#### Extracted information

——

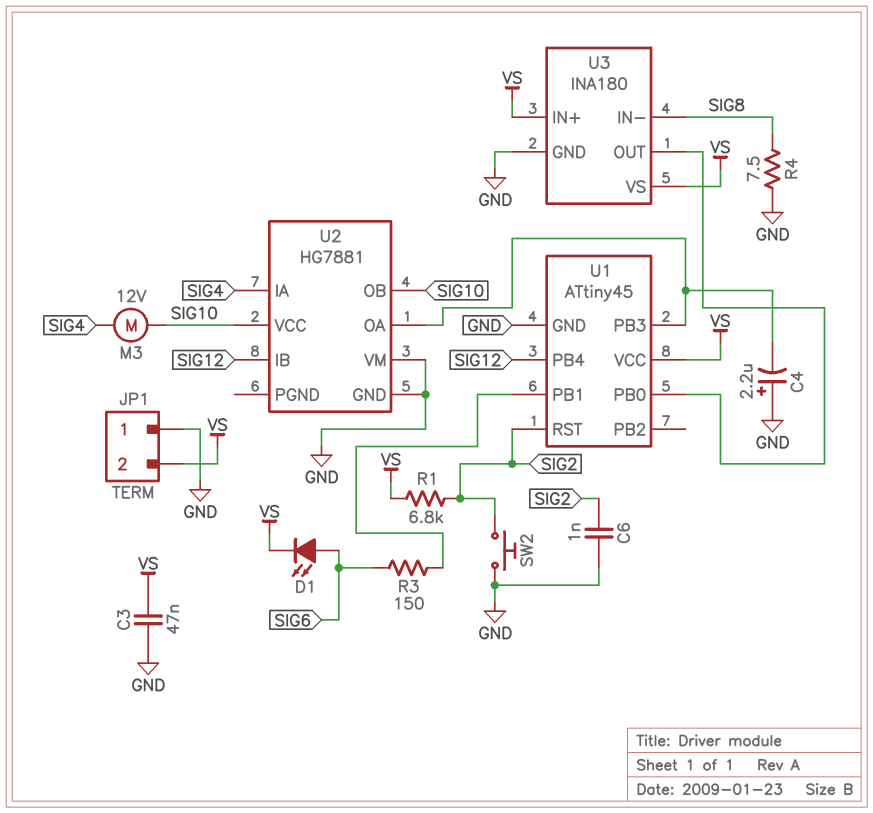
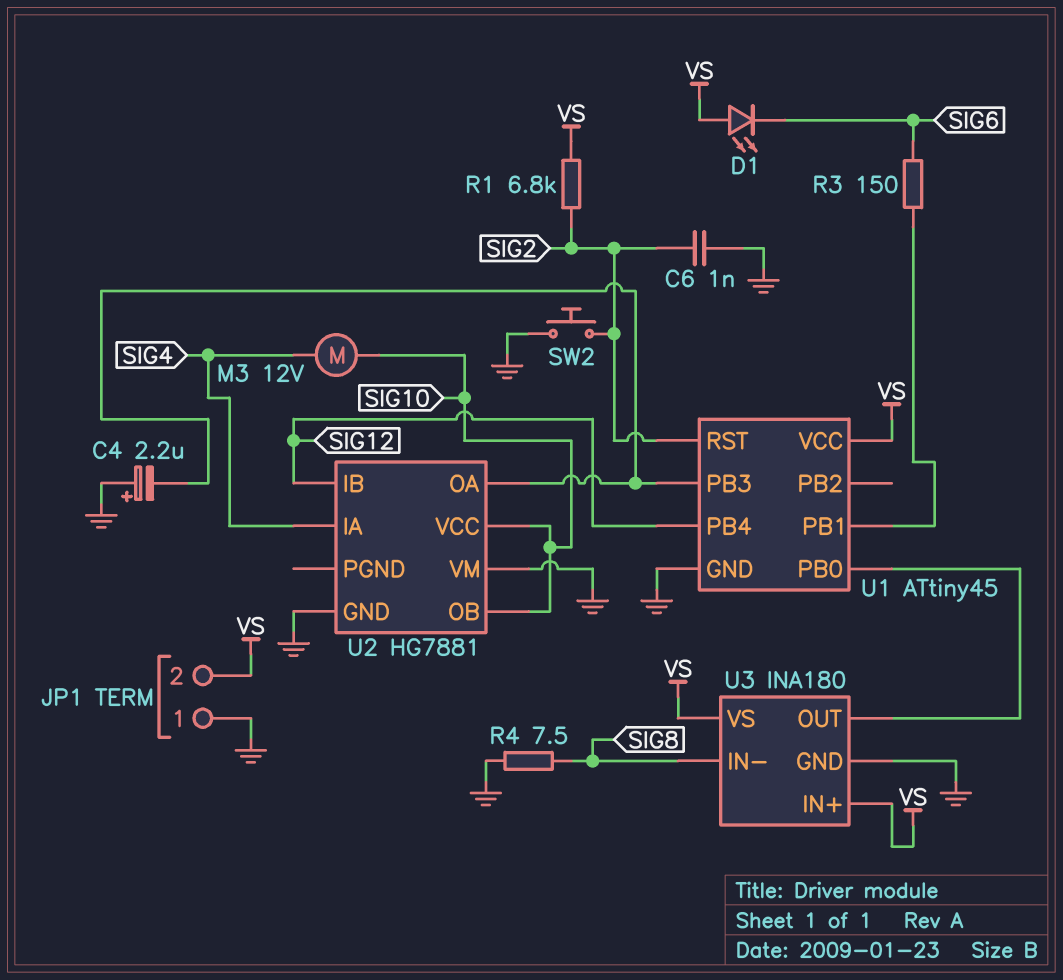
C3: 47nF (GND, VS) -> none
D1: LED (A SIG6, K VS) -> LED (A VS, K SIG6)

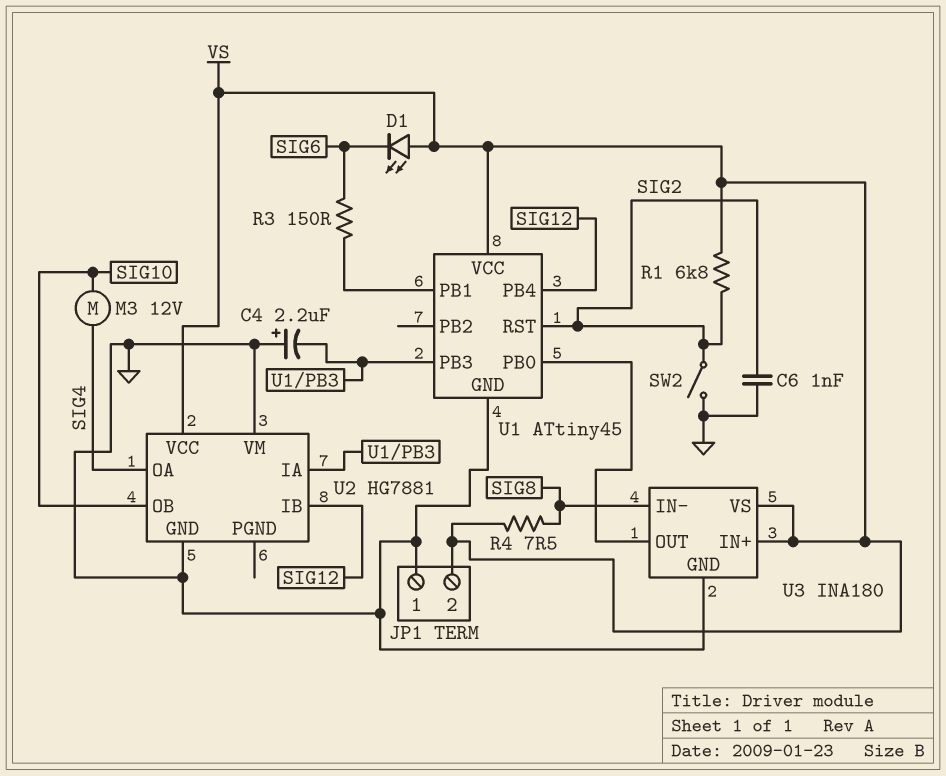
R4: 7.5 (GND, SIG8) -> 7.5 (SIG8, VS)
SW2: button (GND, SIG2) -> switch (GND, SIG2)
U2 pin IA: SIG4 -> U1/PB3
U2 pin OA: U1/PB3 -> SIG4
U2 pin VCC: SIG10 -> VS

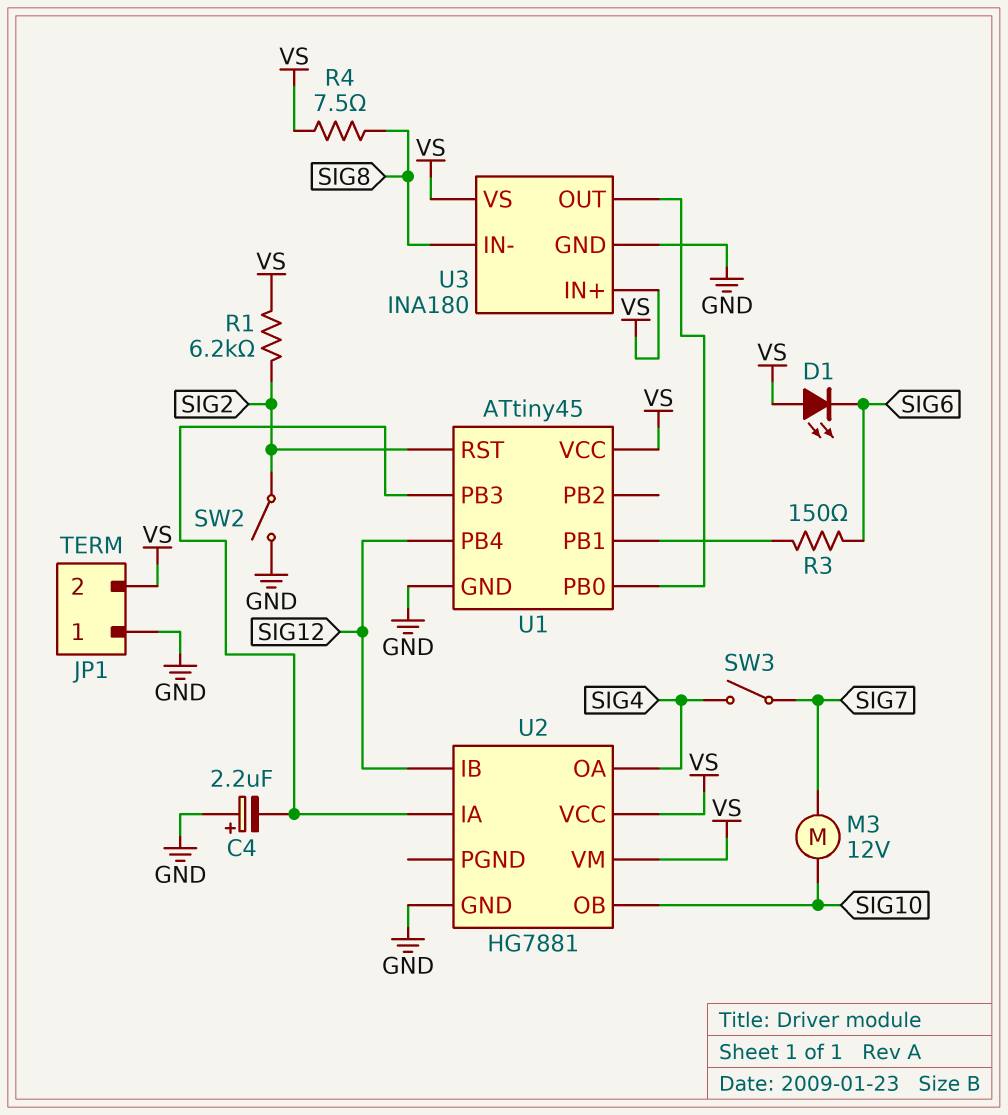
C6: 1nF (GND, SIG2) -> none
M3: motor 12V (SIG4, SIG10) -> motor 12V (SIG7, SIG10)
R1: 6.8k (SIG2, VS) -> 6.2k (SIG2, VS)
SW3: none -> switch (SIG4, SIG7)
U2 pin VM: GND -> VS

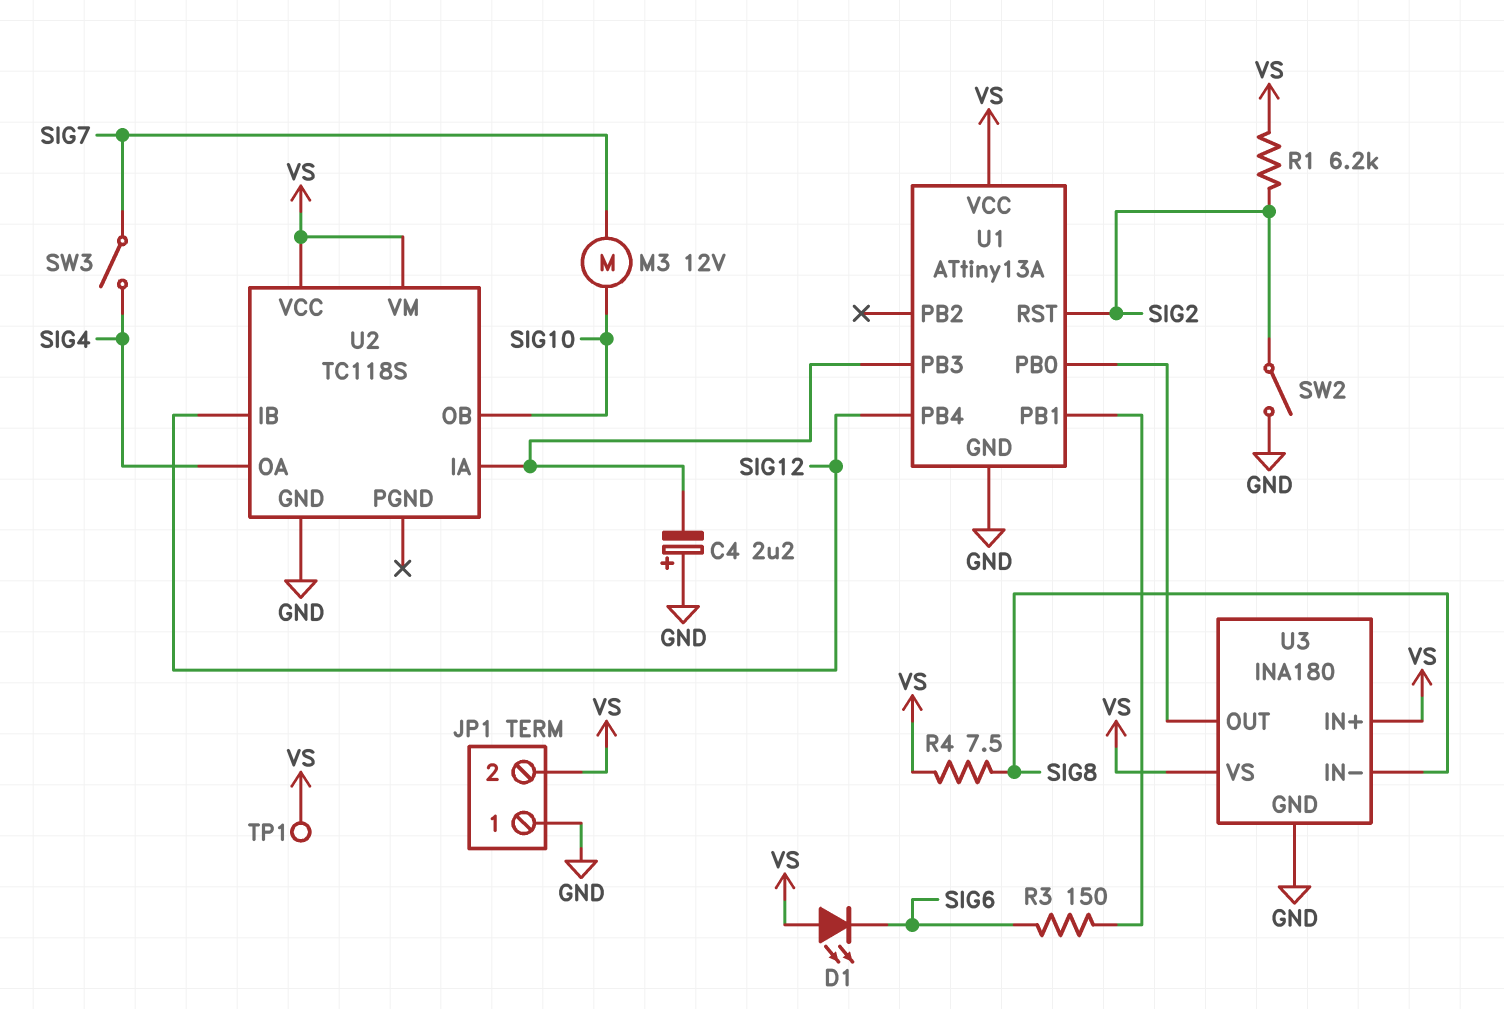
TP1: none -> test point (VS)
U1: ATtiny45 -> ATtiny13A
U2: HG7881 -> TC118S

——

#### Requirement
If pictures appear, drop them, and retype exactly the lines from the "M3: motor 12V" line through the last line of the data above.

#### Output
M3: motor 12V (SIG4, SIG10) -> motor 12V (SIG7, SIG10)
R1: 6.8k (SIG2, VS) -> 6.2k (SIG2, VS)
SW3: none -> switch (SIG4, SIG7)
U2 pin VM: GND -> VS

TP1: none -> test point (VS)
U1: ATtiny45 -> ATtiny13A
U2: HG7881 -> TC118S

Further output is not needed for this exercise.